TASK DETAILS — Your task is to copy the data exactly while leaving out every picture.

(Scene difference descriptions)
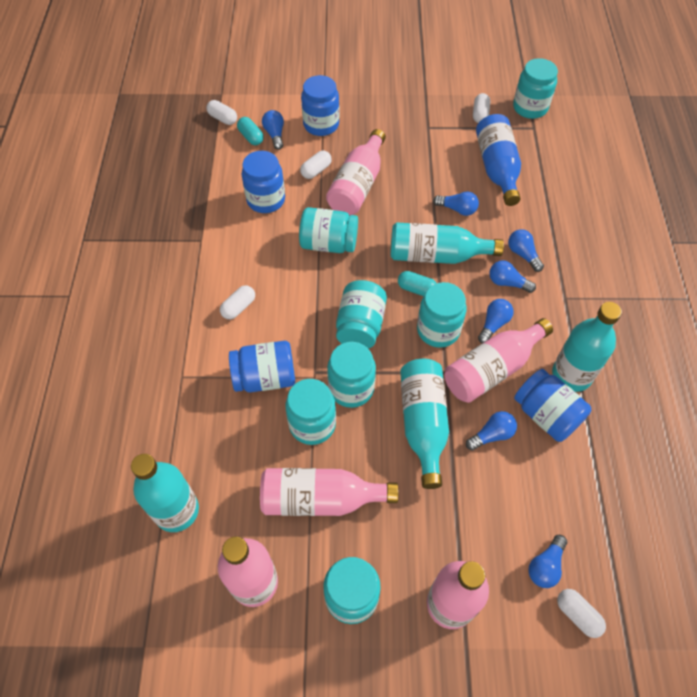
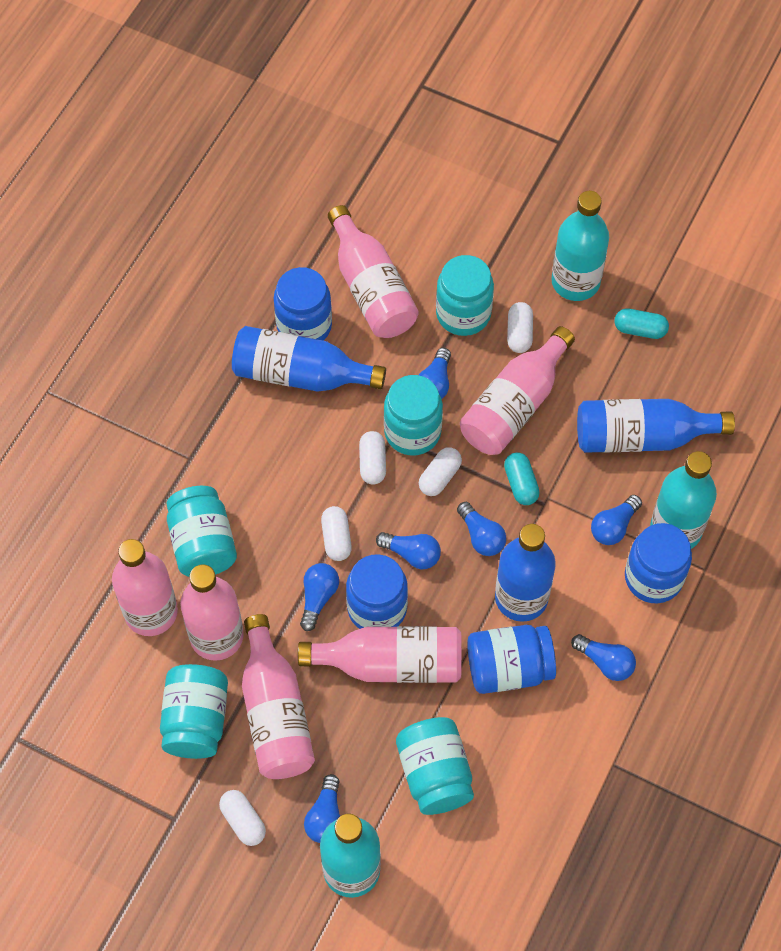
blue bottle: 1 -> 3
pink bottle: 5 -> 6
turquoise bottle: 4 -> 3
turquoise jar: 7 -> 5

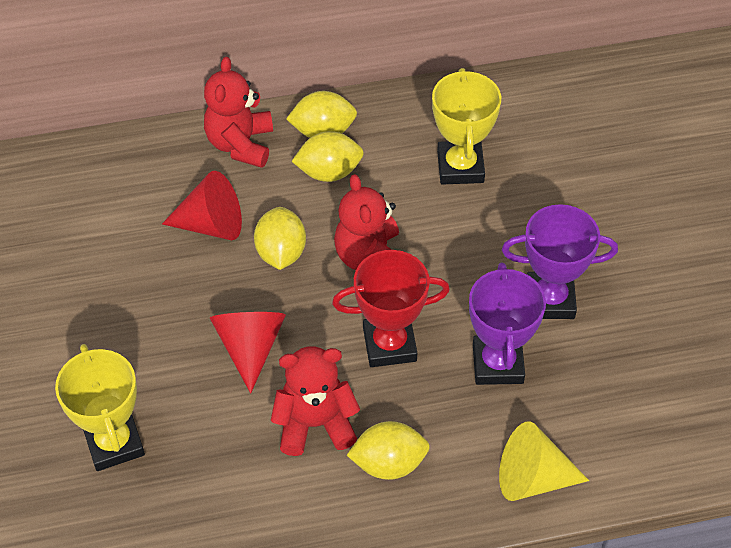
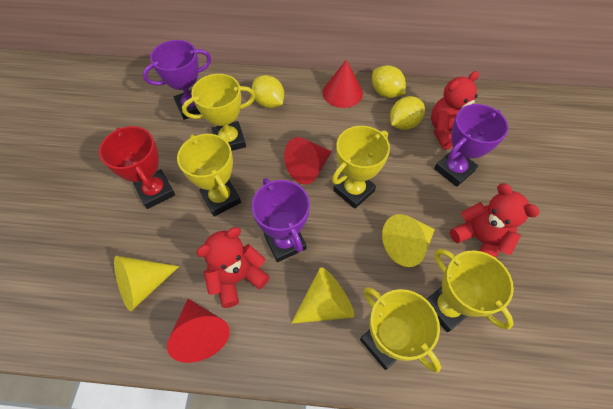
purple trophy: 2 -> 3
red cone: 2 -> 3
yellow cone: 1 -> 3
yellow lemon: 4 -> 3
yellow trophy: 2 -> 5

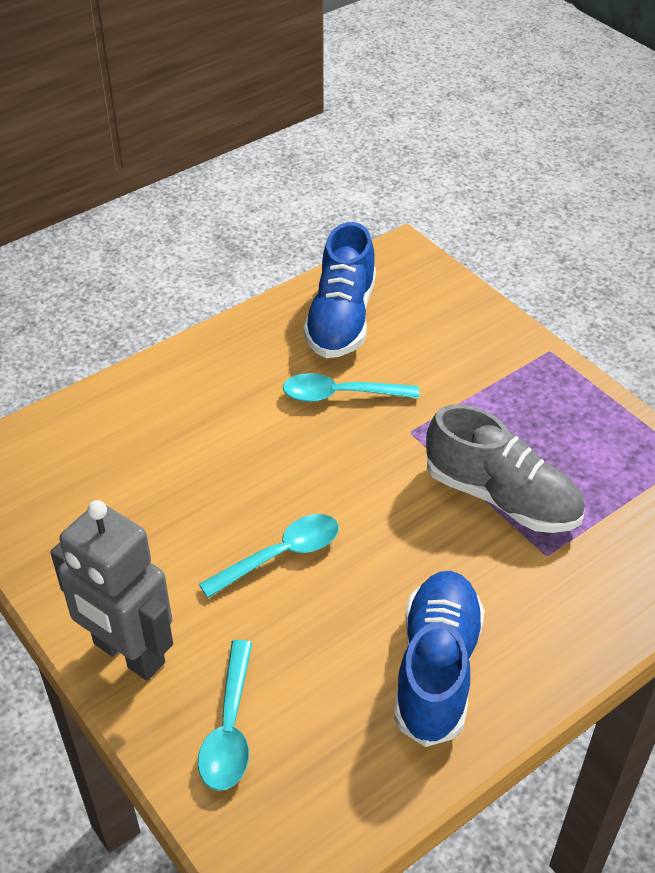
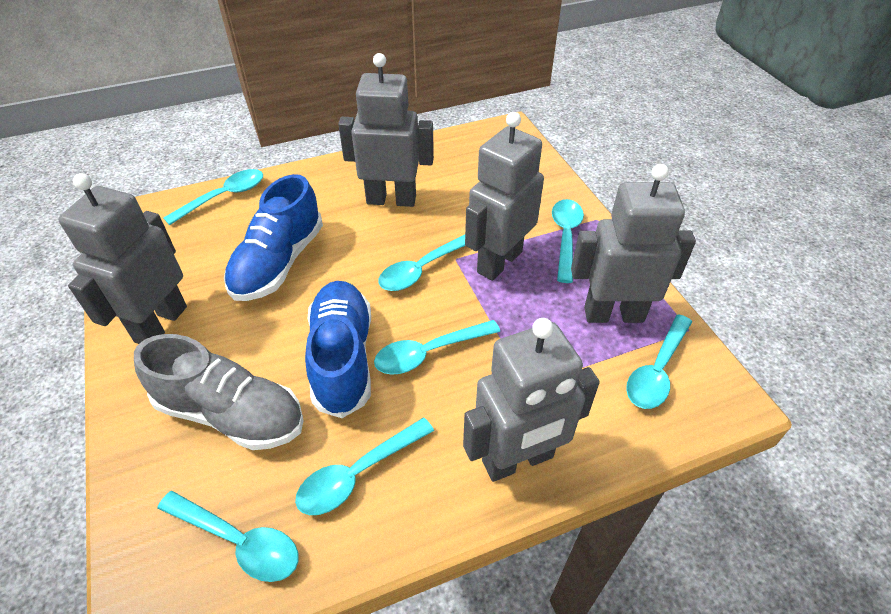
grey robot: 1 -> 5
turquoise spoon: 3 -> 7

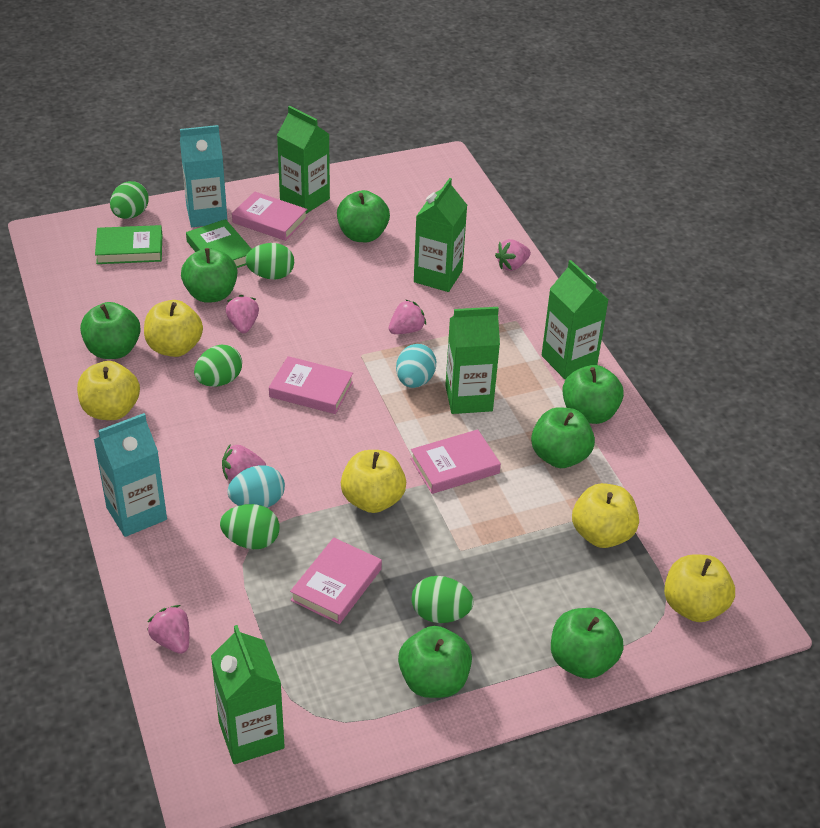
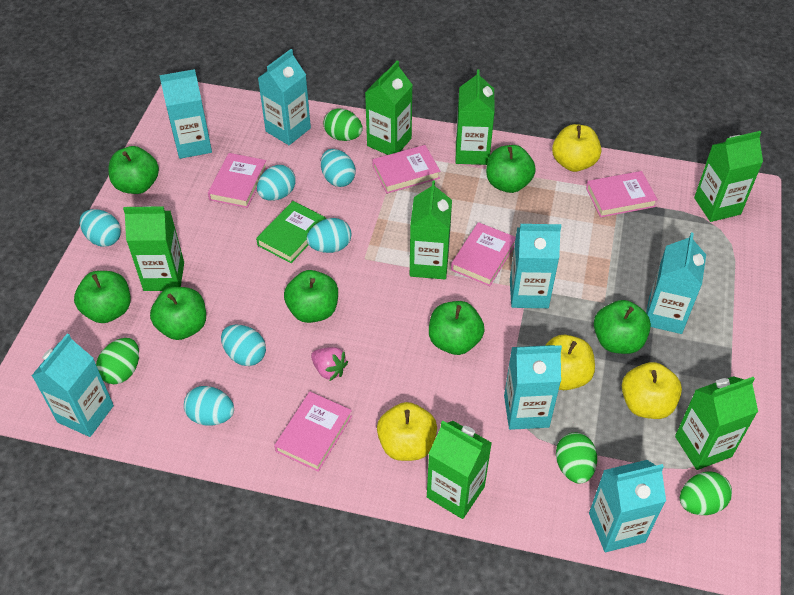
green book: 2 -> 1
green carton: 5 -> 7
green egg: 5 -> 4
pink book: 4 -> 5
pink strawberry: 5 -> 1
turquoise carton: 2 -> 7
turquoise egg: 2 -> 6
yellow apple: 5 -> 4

YOUR RESPONSE —
blue bottle: 1 -> 3
pink bottle: 5 -> 6
turquoise bottle: 4 -> 3
turquoise jar: 7 -> 5

purple trophy: 2 -> 3
red cone: 2 -> 3
yellow cone: 1 -> 3
yellow lemon: 4 -> 3
yellow trophy: 2 -> 5

grey robot: 1 -> 5
turquoise spoon: 3 -> 7

green book: 2 -> 1
green carton: 5 -> 7
green egg: 5 -> 4
pink book: 4 -> 5
pink strawberry: 5 -> 1
turquoise carton: 2 -> 7
turquoise egg: 2 -> 6
yellow apple: 5 -> 4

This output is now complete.